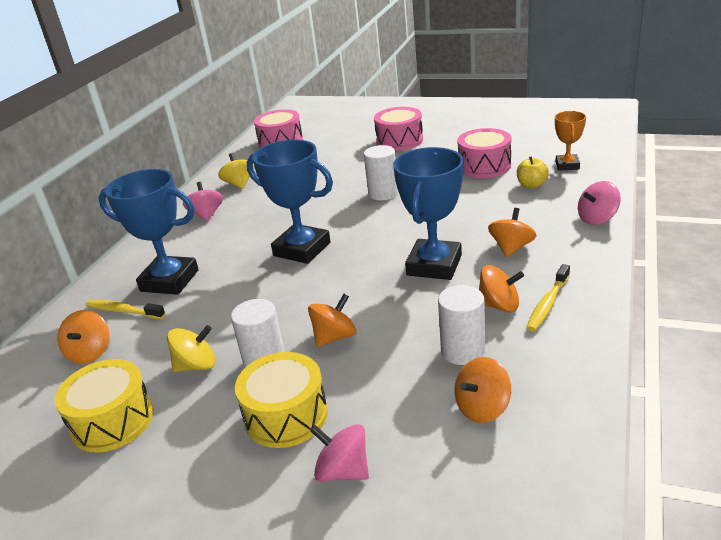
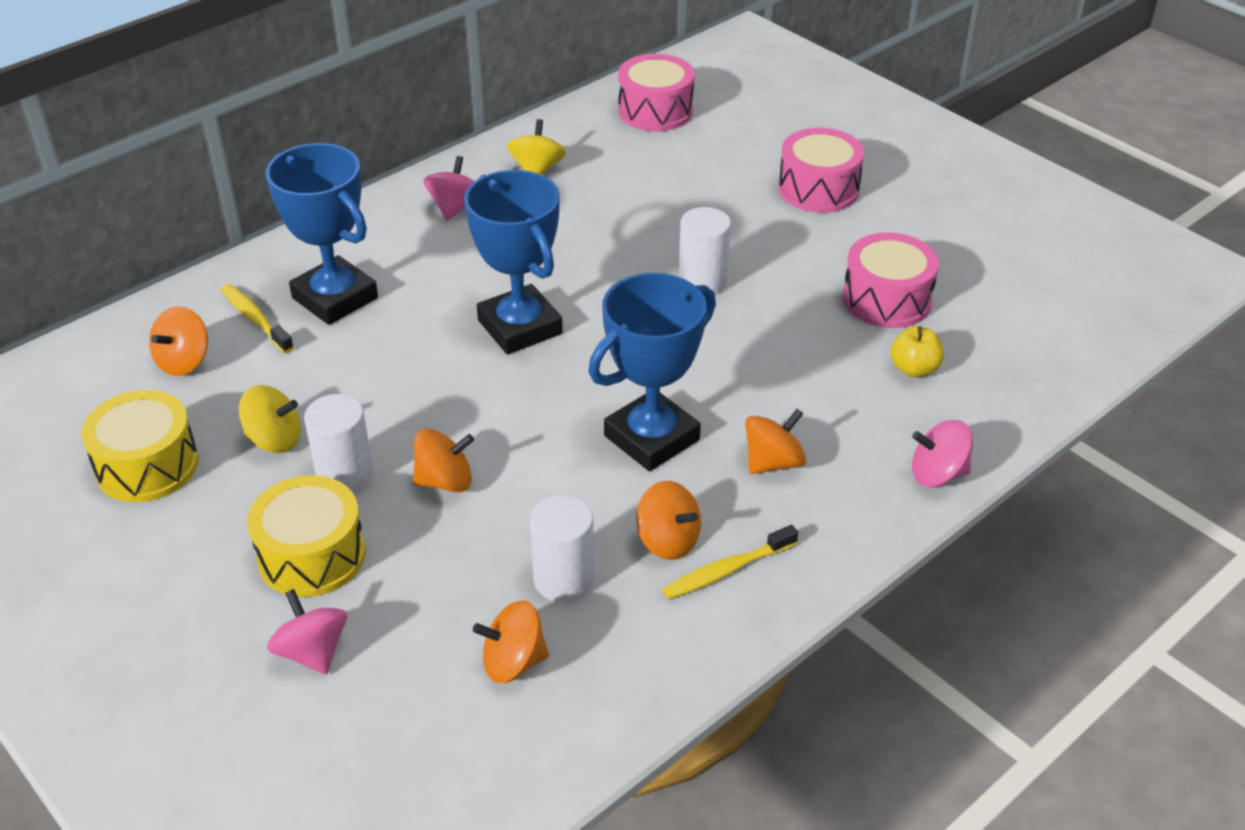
camera: 25 degrees right, 10 degrees up
orange trophy [555,111,586,171] -> none

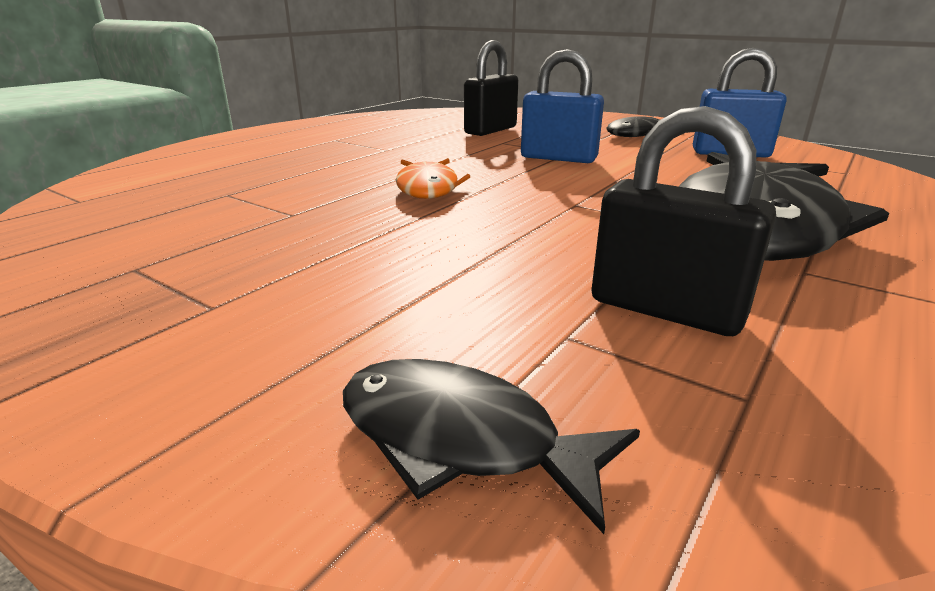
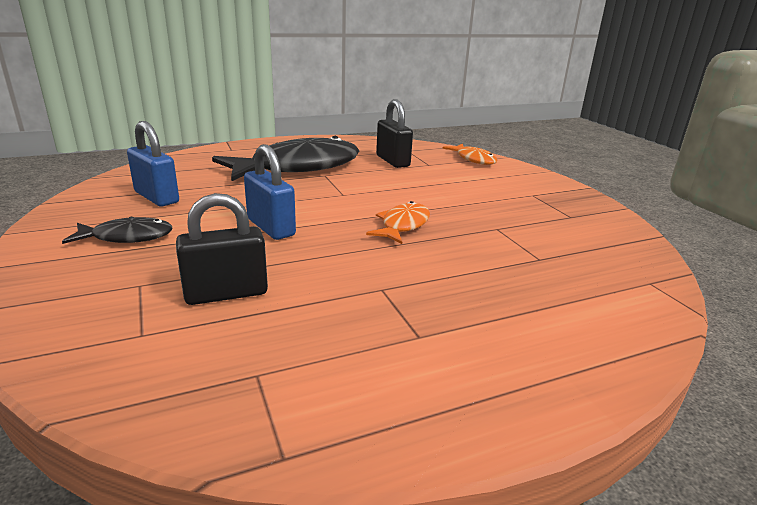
camera: 150 degrees left, 0 degrees up
black fish [343,359,640,534] -> orange fish [443,144,497,165]

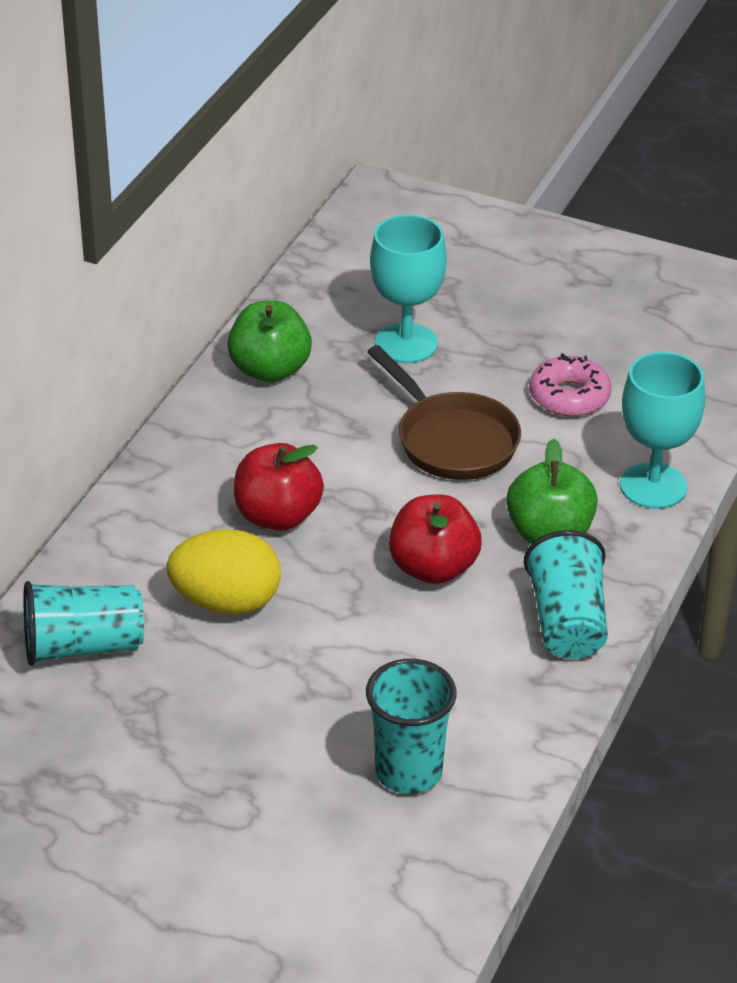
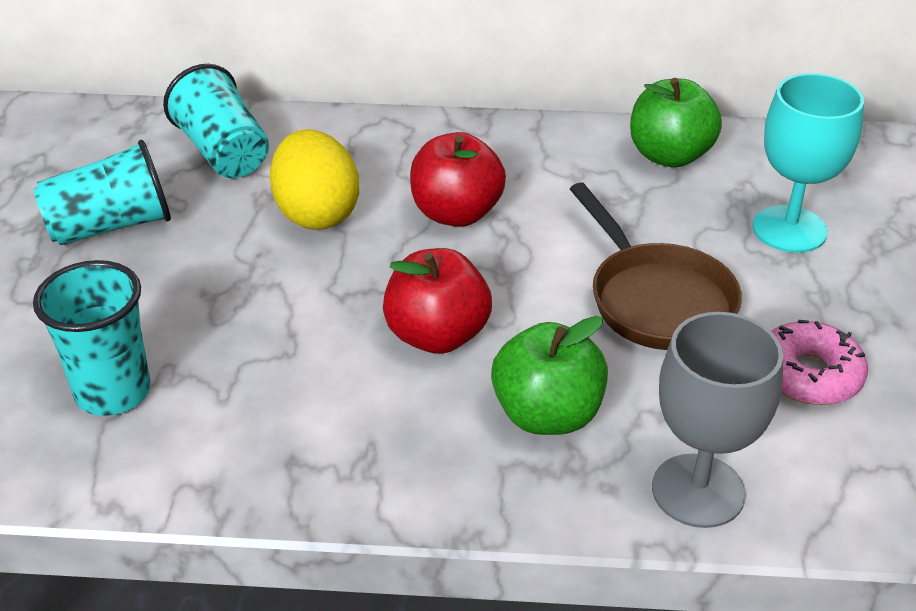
camera: 70 degrees right, 0 degrees up
brown pan [367,345,521,480] -> brown pan turned 60 degrees counterclockwise [570,182,742,350]
turquoise cup [524,530,608,659] -> turquoise cup moved to [33,140,171,245]
turquoise goblet [620,352,705,509] -> grey goblet [652,312,783,528]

+++

§ Work item
Images stay out; the entries above are to be printed exactly.

§ Response for this exercise
camera: 25 degrees right, 10 degrees up
orange trophy [555,111,586,171] -> none

camera: 150 degrees left, 0 degrees up
black fish [343,359,640,534] -> orange fish [443,144,497,165]

camera: 70 degrees right, 0 degrees up
brown pan [367,345,521,480] -> brown pan turned 60 degrees counterclockwise [570,182,742,350]
turquoise cup [524,530,608,659] -> turquoise cup moved to [33,140,171,245]
turquoise goblet [620,352,705,509] -> grey goblet [652,312,783,528]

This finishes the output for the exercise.